REQUIRED ACTION.
Find the line containing "moved,white game pawn,357" in the records below. Copy exactly that line and each one after it, ending at the line containing "moved,bright yellow cone", and nothing more.

━━━━━ DATA FOR PROCESSING ━━━━━

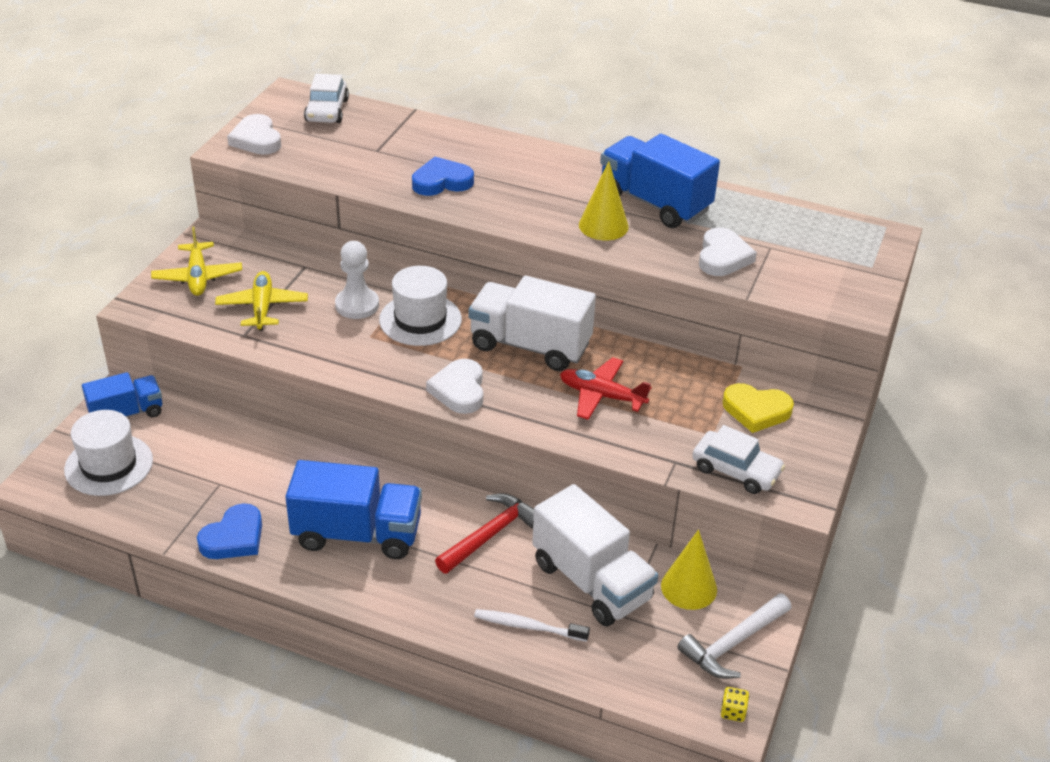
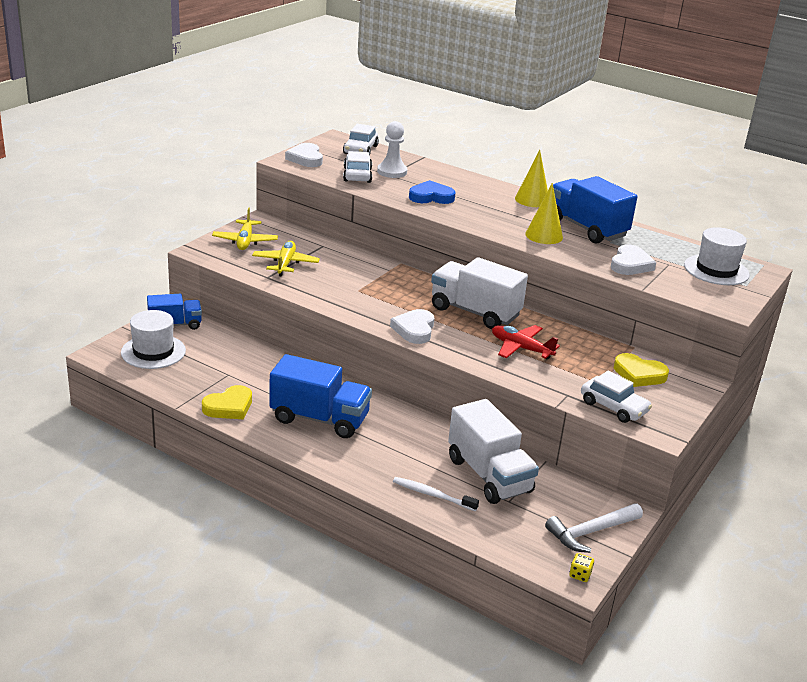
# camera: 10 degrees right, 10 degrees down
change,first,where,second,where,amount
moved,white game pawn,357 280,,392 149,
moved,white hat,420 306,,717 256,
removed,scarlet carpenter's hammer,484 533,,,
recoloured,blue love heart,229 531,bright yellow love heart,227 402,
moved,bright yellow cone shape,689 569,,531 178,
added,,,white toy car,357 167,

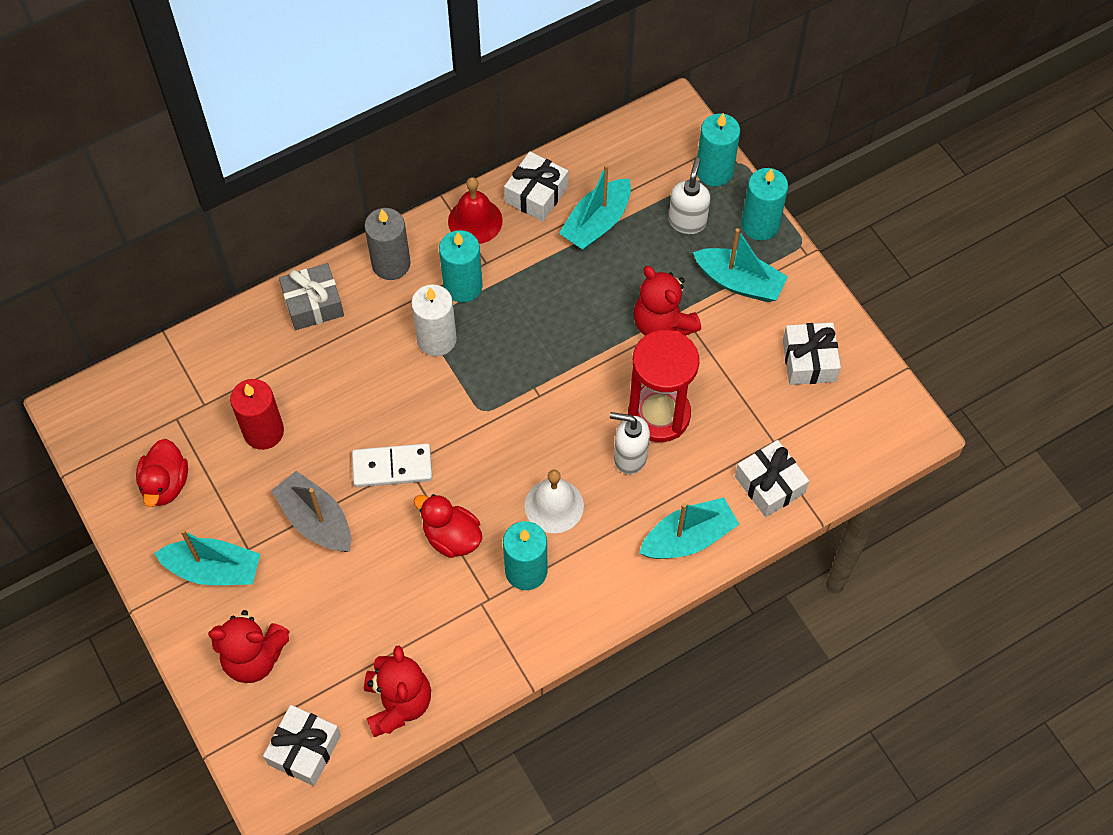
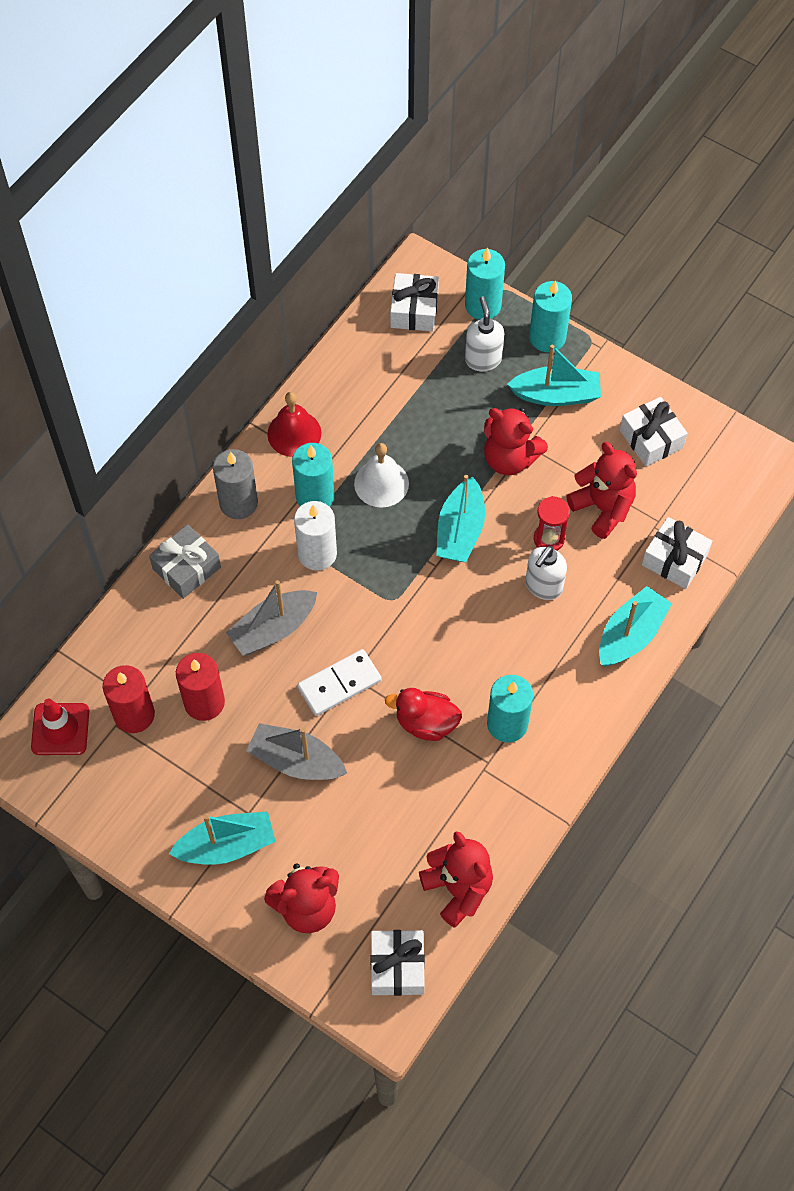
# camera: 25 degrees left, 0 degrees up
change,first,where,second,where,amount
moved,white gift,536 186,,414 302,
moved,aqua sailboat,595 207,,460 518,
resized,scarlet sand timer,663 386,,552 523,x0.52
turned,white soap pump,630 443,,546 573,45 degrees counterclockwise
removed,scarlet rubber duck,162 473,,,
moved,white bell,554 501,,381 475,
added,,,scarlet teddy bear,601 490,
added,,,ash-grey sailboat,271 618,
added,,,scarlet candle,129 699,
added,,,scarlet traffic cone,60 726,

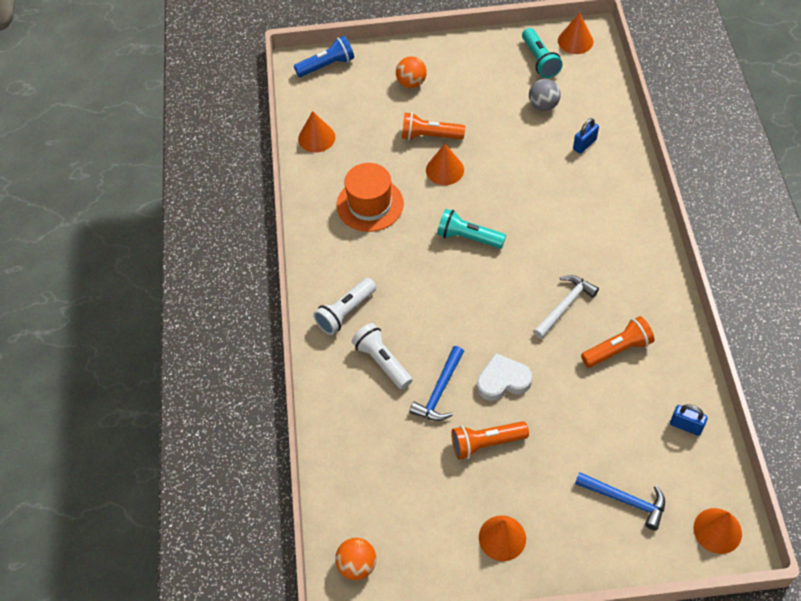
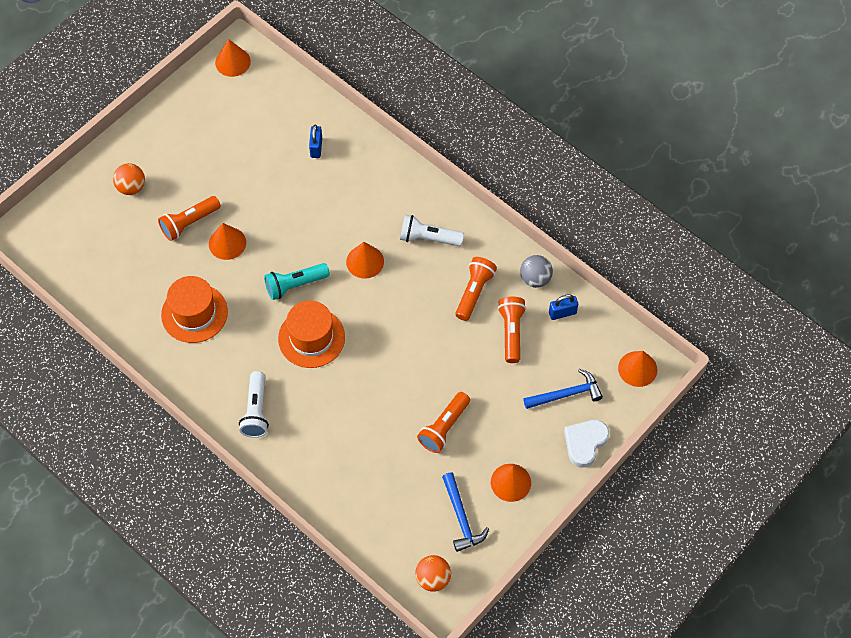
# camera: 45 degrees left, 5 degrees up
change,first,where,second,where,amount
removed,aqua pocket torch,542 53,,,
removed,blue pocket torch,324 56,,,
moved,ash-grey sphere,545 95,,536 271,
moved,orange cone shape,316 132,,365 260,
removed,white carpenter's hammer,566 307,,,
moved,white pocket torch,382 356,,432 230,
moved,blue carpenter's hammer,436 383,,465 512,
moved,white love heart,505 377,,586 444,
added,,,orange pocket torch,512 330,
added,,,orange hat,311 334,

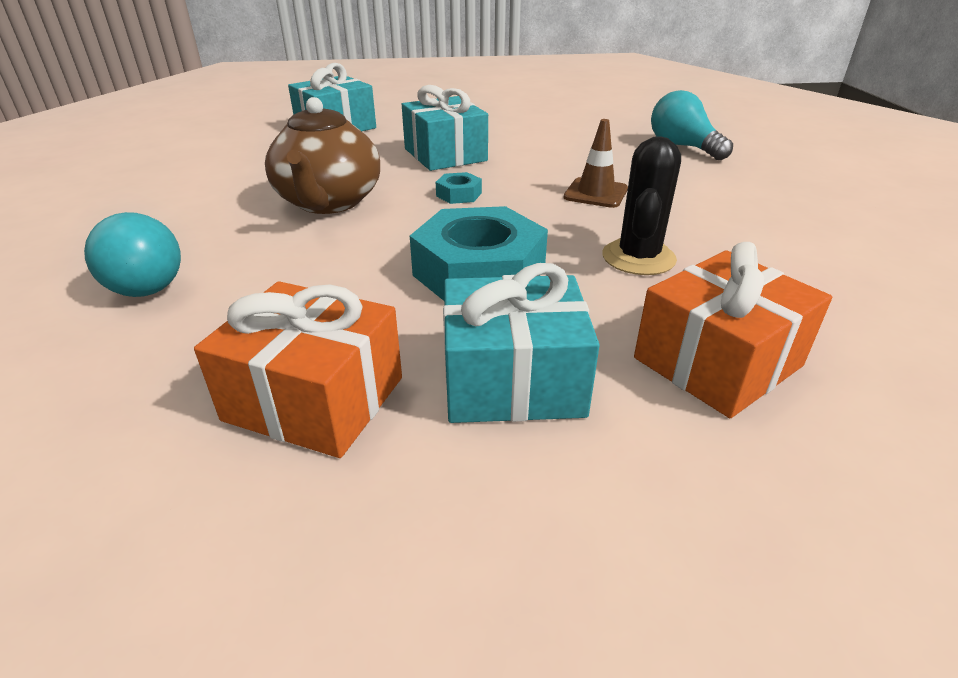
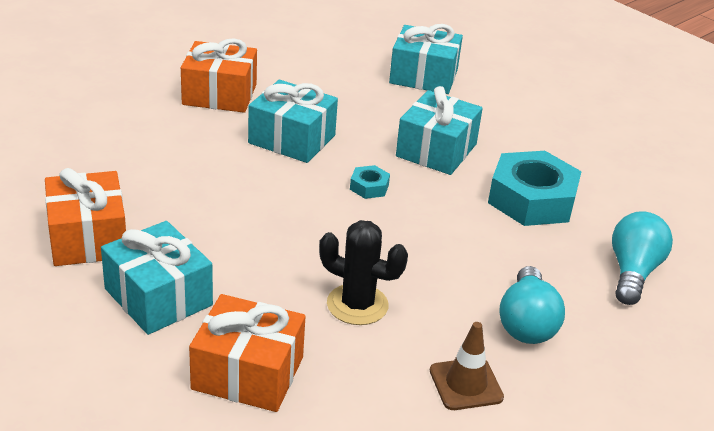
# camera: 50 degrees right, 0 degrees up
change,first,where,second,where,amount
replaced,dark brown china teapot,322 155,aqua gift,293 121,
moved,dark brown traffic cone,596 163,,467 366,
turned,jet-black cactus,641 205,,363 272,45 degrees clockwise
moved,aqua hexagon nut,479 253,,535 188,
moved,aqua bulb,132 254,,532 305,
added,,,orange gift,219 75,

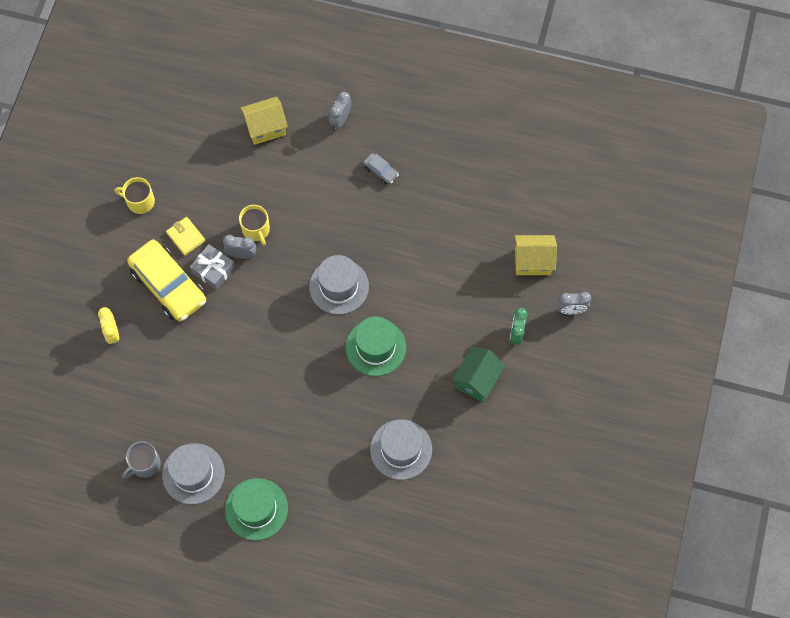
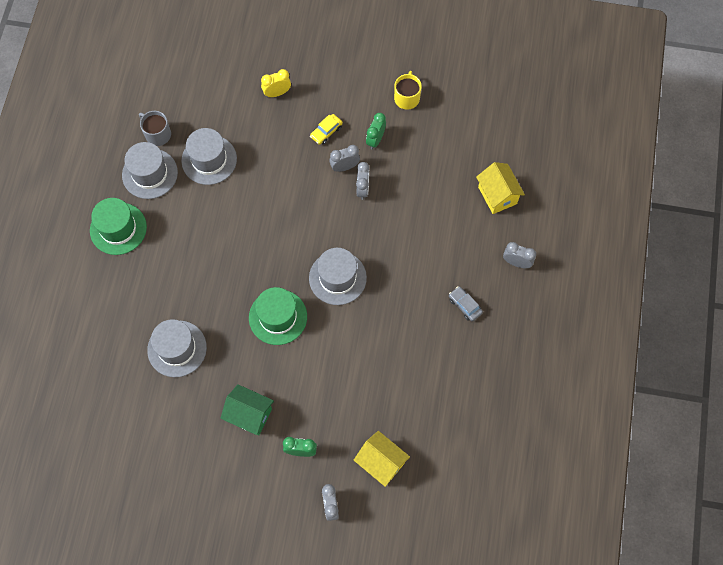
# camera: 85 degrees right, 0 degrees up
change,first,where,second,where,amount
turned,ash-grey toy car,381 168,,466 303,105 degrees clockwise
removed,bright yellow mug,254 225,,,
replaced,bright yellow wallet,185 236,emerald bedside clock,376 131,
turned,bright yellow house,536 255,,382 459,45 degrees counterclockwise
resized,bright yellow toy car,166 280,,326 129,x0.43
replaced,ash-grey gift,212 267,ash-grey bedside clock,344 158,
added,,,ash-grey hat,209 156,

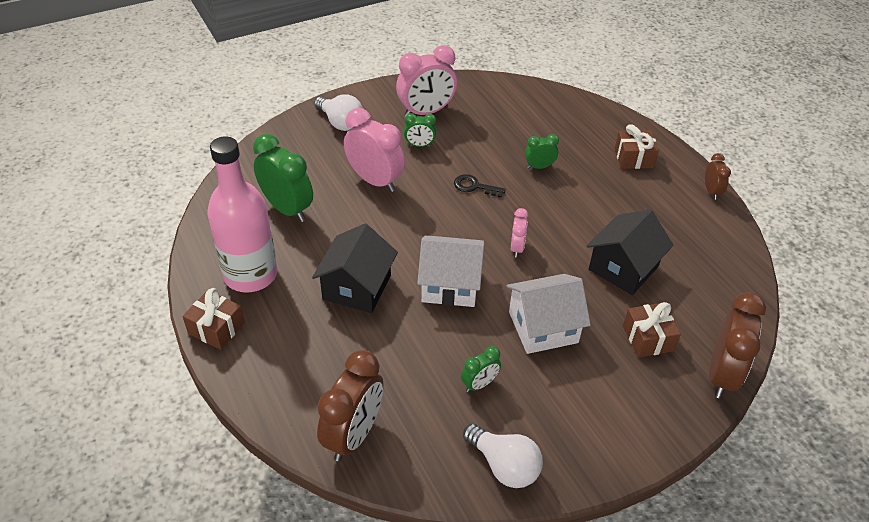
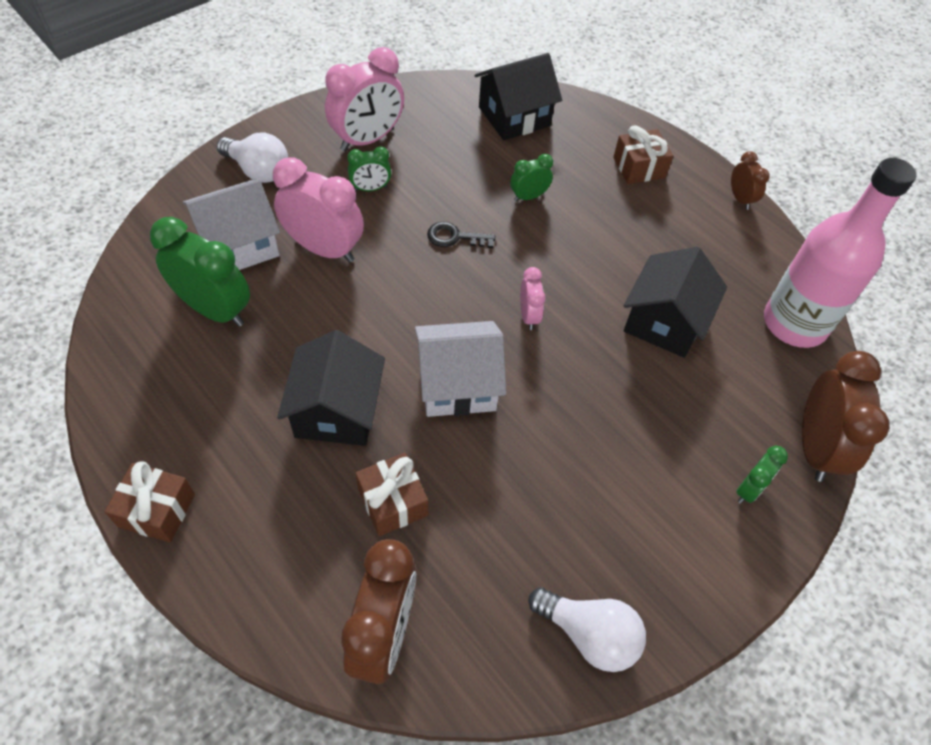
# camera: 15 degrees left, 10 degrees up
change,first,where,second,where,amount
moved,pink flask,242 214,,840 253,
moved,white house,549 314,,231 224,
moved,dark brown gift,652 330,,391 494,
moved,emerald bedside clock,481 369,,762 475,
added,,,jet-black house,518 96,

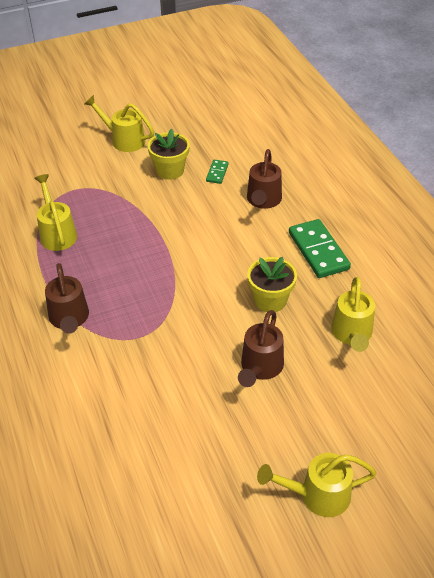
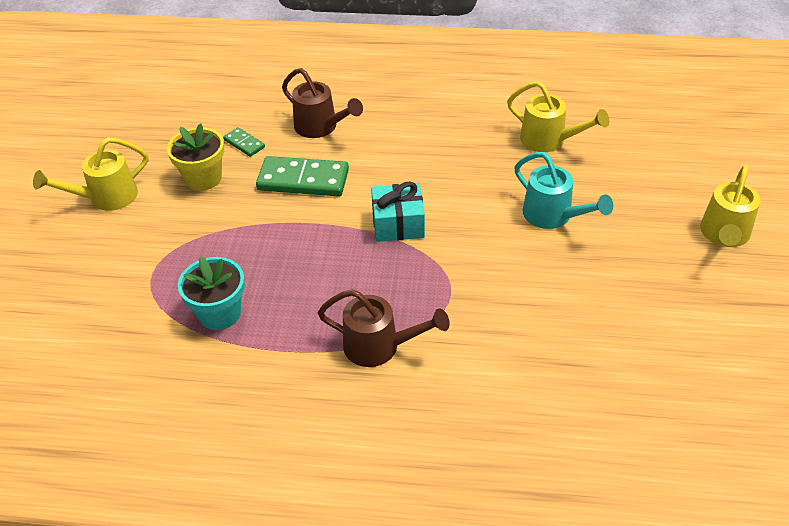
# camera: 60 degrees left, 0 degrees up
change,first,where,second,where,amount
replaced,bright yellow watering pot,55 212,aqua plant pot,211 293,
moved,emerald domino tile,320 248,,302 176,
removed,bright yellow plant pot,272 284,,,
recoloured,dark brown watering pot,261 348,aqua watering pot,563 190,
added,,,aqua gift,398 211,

━━━━━

TASK OUTPUT.
moved,white game pawn,357 280,,392 149,
moved,white hat,420 306,,717 256,
removed,scarlet carpenter's hammer,484 533,,,
recoloured,blue love heart,229 531,bright yellow love heart,227 402,
moved,bright yellow cone shape,689 569,,531 178,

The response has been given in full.